● DIRECTIONS: The entries need to be copied exactly as they stand, images left out.

● SUPPLIED MATERIAL:

-=-=-

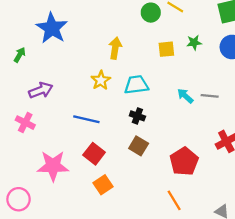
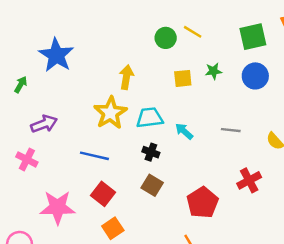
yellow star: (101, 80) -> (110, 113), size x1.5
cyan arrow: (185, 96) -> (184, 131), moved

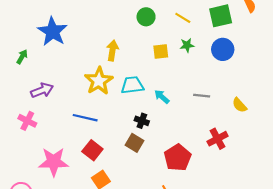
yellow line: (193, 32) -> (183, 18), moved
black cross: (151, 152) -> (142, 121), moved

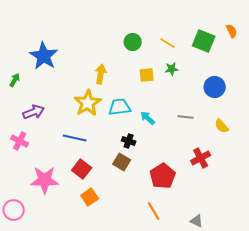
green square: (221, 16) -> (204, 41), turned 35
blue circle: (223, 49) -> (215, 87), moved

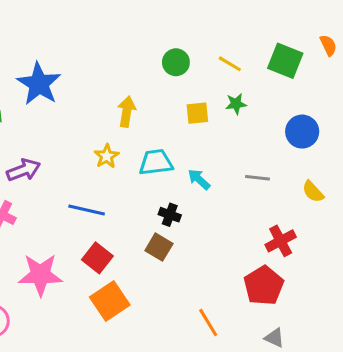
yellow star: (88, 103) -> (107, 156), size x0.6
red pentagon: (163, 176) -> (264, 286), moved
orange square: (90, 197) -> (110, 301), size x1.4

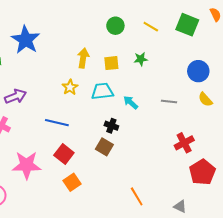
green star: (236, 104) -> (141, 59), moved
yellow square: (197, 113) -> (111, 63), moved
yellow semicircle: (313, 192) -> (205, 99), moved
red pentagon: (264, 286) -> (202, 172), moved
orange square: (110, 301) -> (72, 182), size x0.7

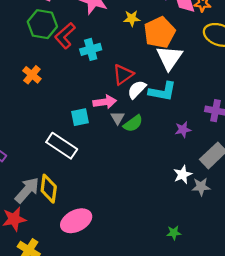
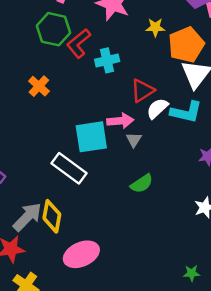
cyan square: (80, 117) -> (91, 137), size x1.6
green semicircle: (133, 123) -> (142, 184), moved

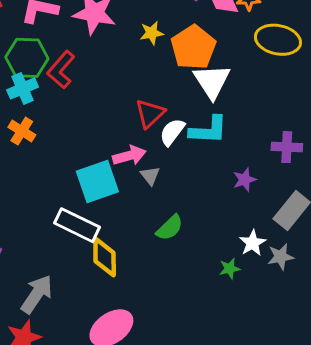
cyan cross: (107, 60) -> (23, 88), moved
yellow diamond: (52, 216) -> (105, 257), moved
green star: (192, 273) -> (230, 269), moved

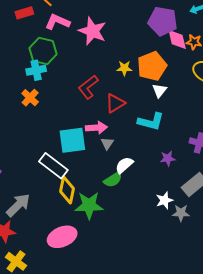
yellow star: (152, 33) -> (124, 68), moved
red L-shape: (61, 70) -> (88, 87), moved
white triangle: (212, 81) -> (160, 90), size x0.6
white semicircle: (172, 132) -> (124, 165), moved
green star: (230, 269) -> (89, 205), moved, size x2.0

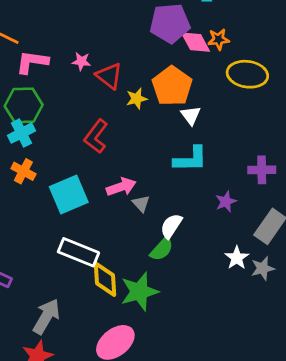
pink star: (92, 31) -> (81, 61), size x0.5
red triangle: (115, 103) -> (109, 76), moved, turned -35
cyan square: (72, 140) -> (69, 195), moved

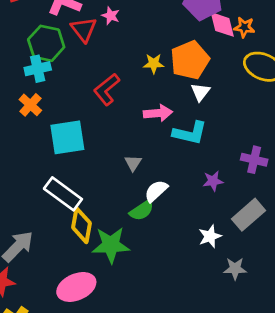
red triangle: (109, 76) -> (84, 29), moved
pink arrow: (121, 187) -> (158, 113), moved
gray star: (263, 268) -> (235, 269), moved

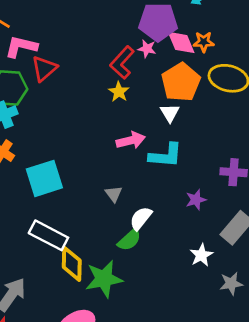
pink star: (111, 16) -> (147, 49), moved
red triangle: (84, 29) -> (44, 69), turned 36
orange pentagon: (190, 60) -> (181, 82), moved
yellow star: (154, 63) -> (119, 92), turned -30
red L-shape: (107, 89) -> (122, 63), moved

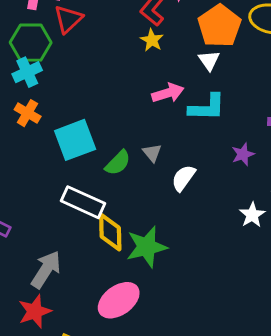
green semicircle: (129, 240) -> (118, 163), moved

-=-=-

● SOLUTION TO THIS EXERCISE:
yellow star: (101, 80) -> (110, 113), size x1.5
cyan arrow: (185, 96) -> (184, 131), moved

yellow line: (193, 32) -> (183, 18), moved
black cross: (151, 152) -> (142, 121), moved

green square: (221, 16) -> (204, 41), turned 35
blue circle: (223, 49) -> (215, 87), moved

yellow star: (88, 103) -> (107, 156), size x0.6
red pentagon: (163, 176) -> (264, 286), moved
orange square: (90, 197) -> (110, 301), size x1.4

green star: (236, 104) -> (141, 59), moved
yellow square: (197, 113) -> (111, 63), moved
yellow semicircle: (313, 192) -> (205, 99), moved
red pentagon: (264, 286) -> (202, 172), moved
orange square: (110, 301) -> (72, 182), size x0.7

cyan square: (80, 117) -> (91, 137), size x1.6
green semicircle: (133, 123) -> (142, 184), moved

cyan cross: (107, 60) -> (23, 88), moved
yellow diamond: (52, 216) -> (105, 257), moved
green star: (192, 273) -> (230, 269), moved

yellow star: (152, 33) -> (124, 68), moved
red L-shape: (61, 70) -> (88, 87), moved
white triangle: (212, 81) -> (160, 90), size x0.6
white semicircle: (172, 132) -> (124, 165), moved
green star: (230, 269) -> (89, 205), moved, size x2.0

pink star: (92, 31) -> (81, 61), size x0.5
red triangle: (115, 103) -> (109, 76), moved, turned -35
cyan square: (72, 140) -> (69, 195), moved

red triangle: (109, 76) -> (84, 29), moved
pink arrow: (121, 187) -> (158, 113), moved
gray star: (263, 268) -> (235, 269), moved

pink star: (111, 16) -> (147, 49), moved
red triangle: (84, 29) -> (44, 69), turned 36
orange pentagon: (190, 60) -> (181, 82), moved
yellow star: (154, 63) -> (119, 92), turned -30
red L-shape: (107, 89) -> (122, 63), moved

green semicircle: (129, 240) -> (118, 163), moved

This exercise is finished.